In the entries below, find each line with the string "cross" and copy it.

____ Task input

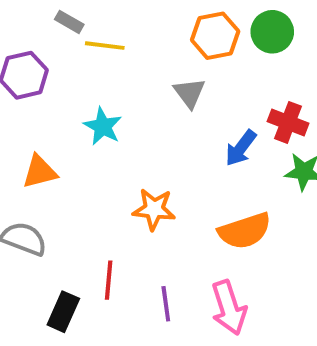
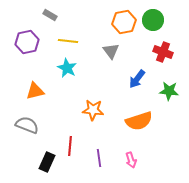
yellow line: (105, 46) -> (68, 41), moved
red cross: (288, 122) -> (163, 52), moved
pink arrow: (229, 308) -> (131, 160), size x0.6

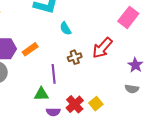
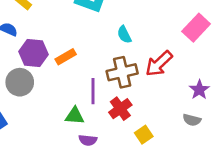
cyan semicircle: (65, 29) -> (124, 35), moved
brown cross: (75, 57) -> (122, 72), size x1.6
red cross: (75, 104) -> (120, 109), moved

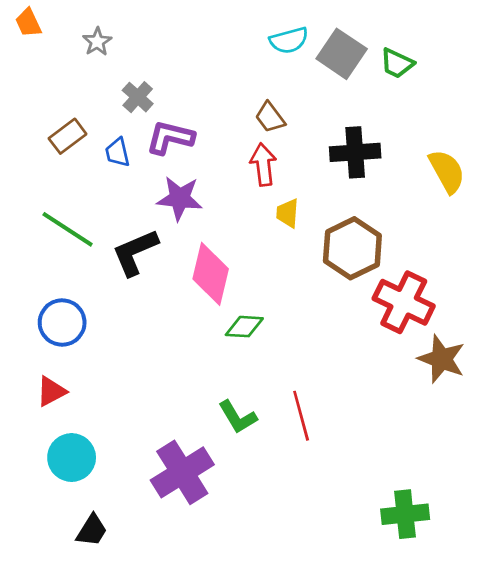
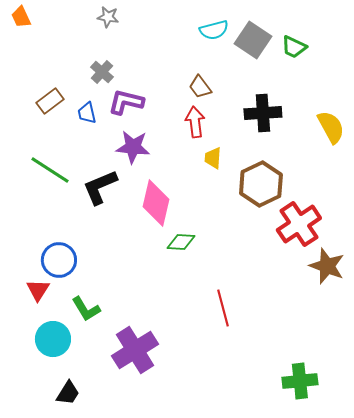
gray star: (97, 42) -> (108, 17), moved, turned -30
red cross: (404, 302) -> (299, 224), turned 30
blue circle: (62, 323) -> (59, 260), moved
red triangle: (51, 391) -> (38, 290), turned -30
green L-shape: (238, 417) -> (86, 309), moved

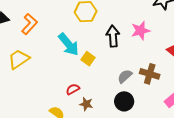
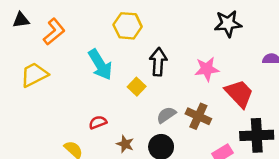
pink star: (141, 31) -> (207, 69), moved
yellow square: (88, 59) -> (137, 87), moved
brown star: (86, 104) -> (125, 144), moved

________
____ Task input

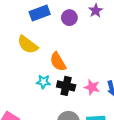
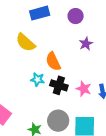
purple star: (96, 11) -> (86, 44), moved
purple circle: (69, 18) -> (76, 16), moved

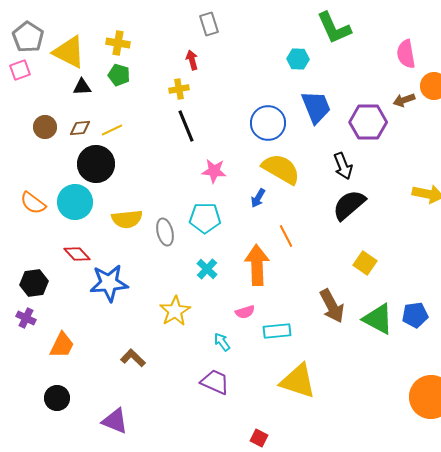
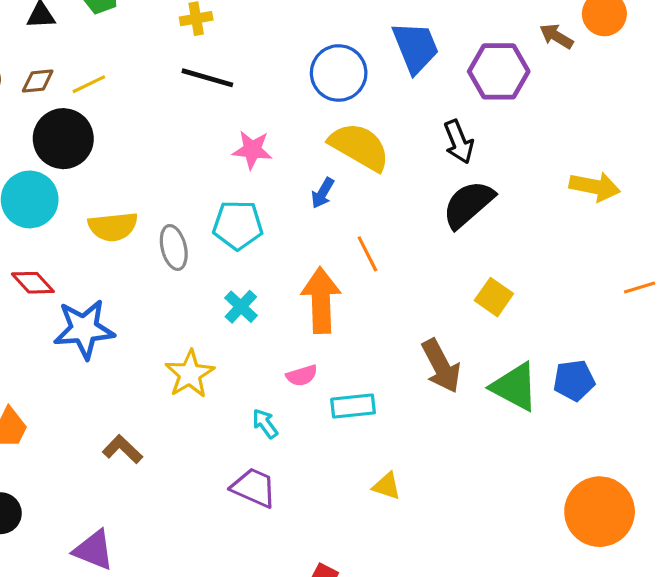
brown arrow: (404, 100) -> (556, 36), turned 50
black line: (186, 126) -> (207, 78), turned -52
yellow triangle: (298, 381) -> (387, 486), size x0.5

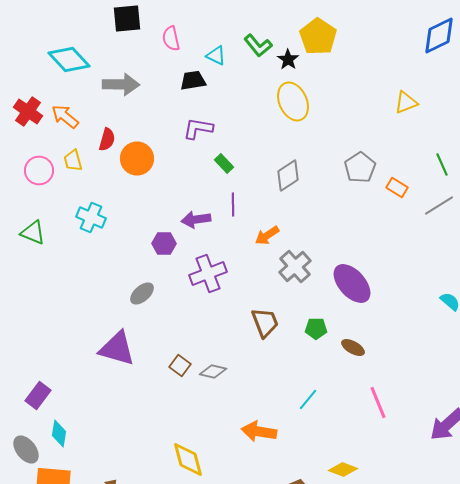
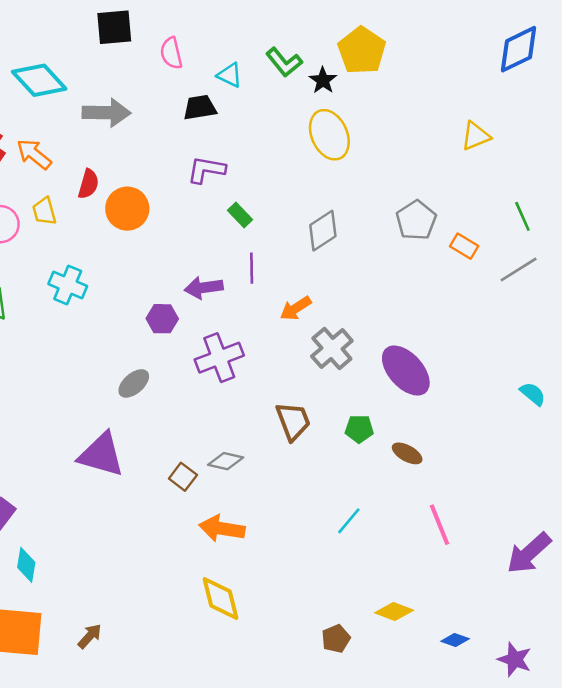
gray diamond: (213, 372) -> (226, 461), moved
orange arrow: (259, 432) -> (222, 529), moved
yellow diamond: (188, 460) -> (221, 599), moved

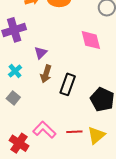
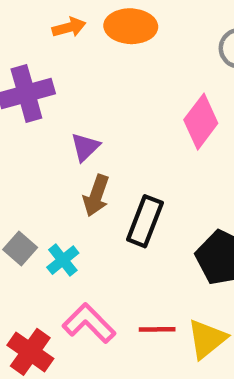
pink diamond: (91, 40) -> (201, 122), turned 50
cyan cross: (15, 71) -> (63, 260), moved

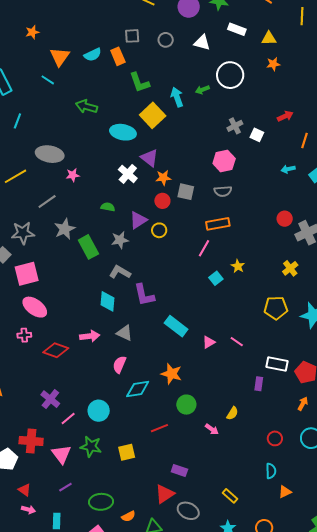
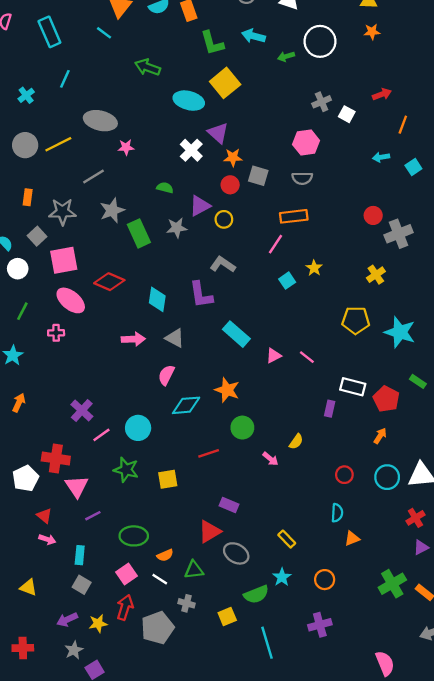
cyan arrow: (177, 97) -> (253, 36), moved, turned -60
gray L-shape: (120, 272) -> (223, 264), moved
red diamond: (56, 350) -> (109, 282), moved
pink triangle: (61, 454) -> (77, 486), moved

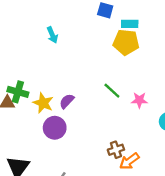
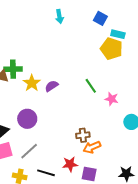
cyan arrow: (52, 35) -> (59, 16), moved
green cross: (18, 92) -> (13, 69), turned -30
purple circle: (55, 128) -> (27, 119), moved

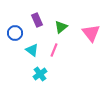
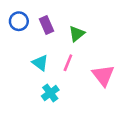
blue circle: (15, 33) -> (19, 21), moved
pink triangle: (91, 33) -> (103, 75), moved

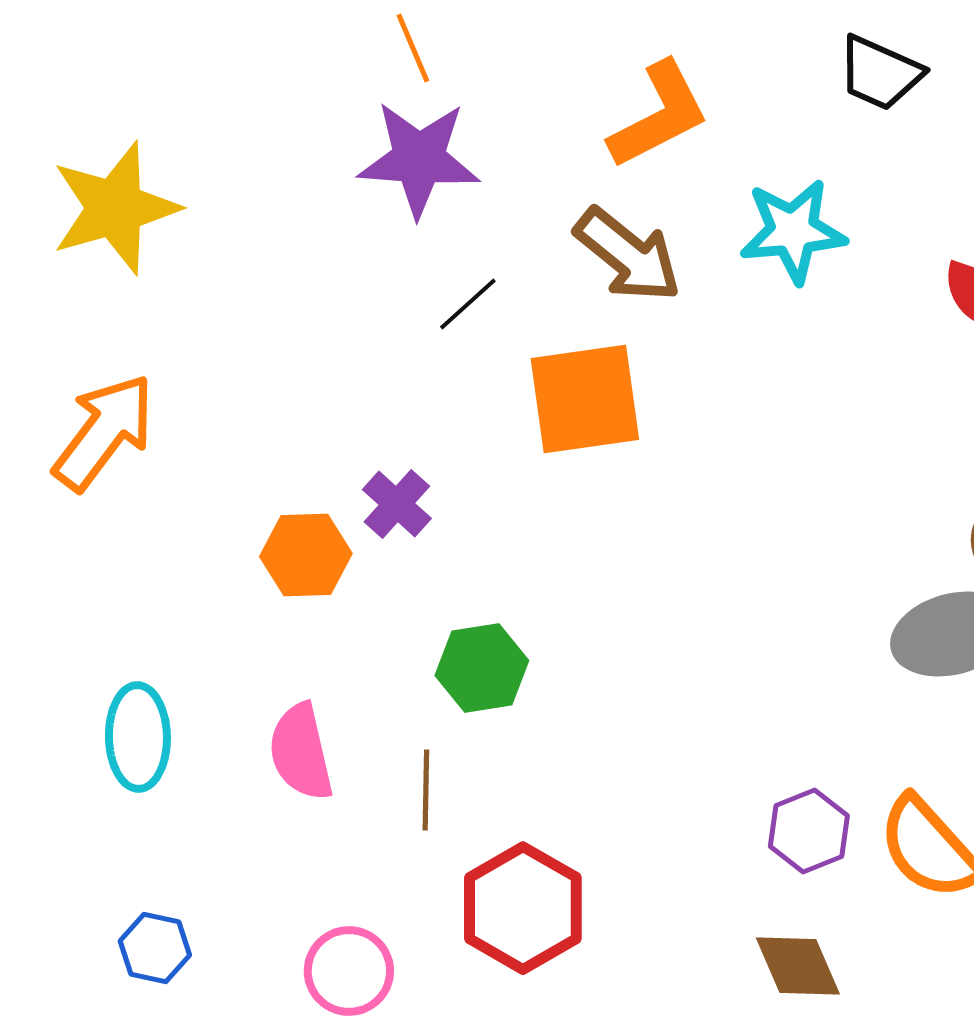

________
____ Task input

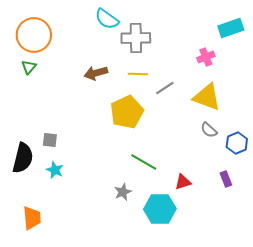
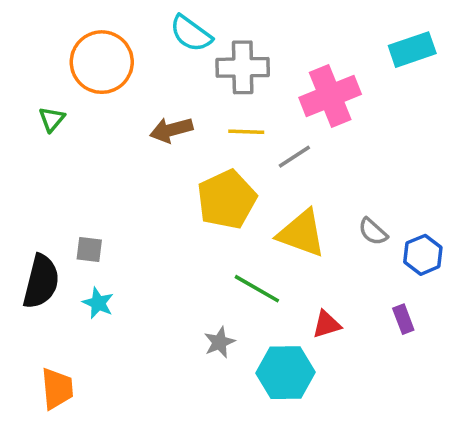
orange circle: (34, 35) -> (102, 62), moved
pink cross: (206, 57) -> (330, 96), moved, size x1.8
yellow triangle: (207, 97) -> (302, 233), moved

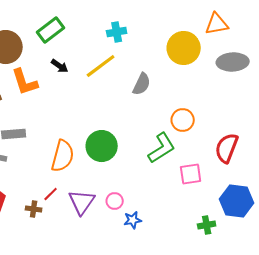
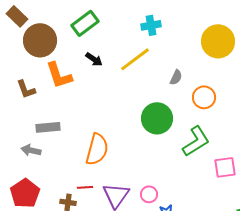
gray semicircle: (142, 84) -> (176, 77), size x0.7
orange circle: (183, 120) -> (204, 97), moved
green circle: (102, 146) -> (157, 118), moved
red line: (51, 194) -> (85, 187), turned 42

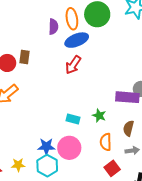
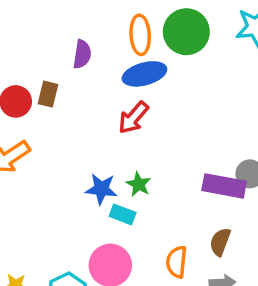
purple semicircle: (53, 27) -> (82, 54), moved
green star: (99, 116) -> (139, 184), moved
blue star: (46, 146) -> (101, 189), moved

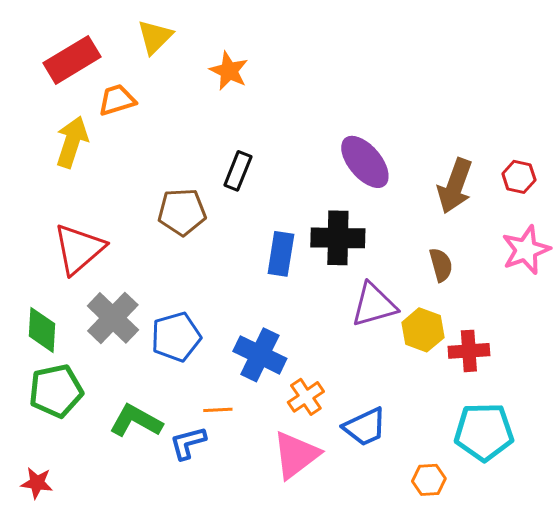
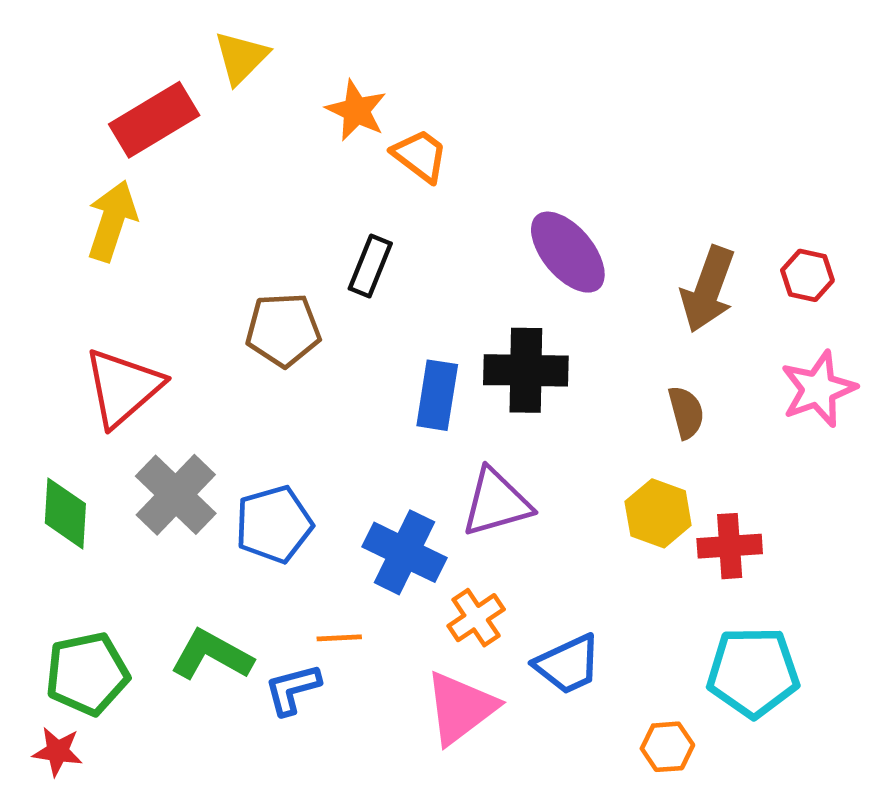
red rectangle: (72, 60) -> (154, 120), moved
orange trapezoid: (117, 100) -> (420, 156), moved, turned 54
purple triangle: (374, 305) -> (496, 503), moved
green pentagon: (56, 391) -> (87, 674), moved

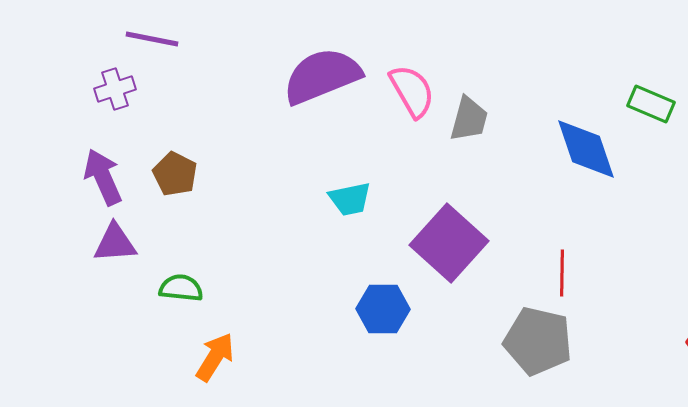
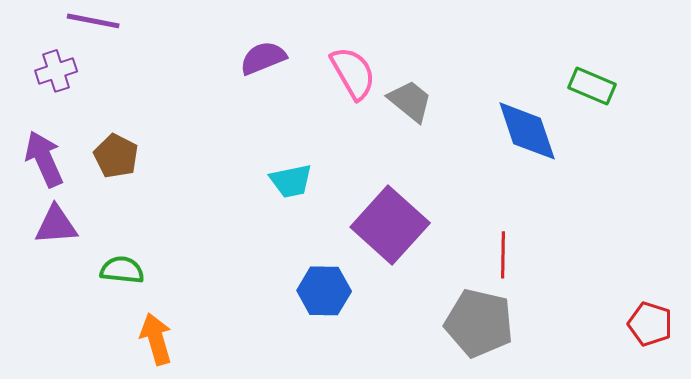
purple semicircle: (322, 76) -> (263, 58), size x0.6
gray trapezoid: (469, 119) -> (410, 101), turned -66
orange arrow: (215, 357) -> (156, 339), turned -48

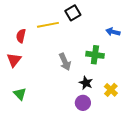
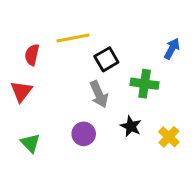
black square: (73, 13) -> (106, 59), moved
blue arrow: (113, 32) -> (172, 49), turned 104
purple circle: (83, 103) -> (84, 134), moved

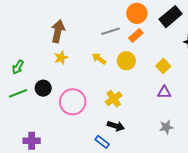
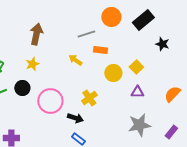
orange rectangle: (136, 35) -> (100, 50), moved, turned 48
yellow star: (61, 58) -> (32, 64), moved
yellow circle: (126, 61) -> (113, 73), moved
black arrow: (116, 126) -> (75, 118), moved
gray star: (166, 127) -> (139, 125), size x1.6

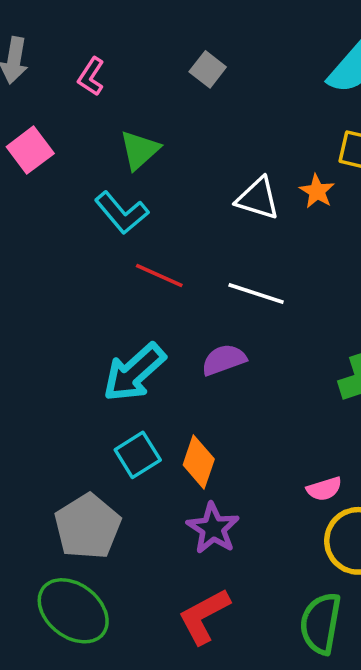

________

▸ Solution for this problem
red cross: (288, 122) -> (163, 52), moved
brown cross: (75, 57) -> (122, 72), size x1.6
red cross: (75, 104) -> (120, 109), moved
red cross: (404, 302) -> (299, 224), turned 30
cyan cross: (15, 71) -> (63, 260), moved
green cross: (18, 92) -> (13, 69), turned -30
pink cross: (206, 57) -> (330, 96), moved, size x1.8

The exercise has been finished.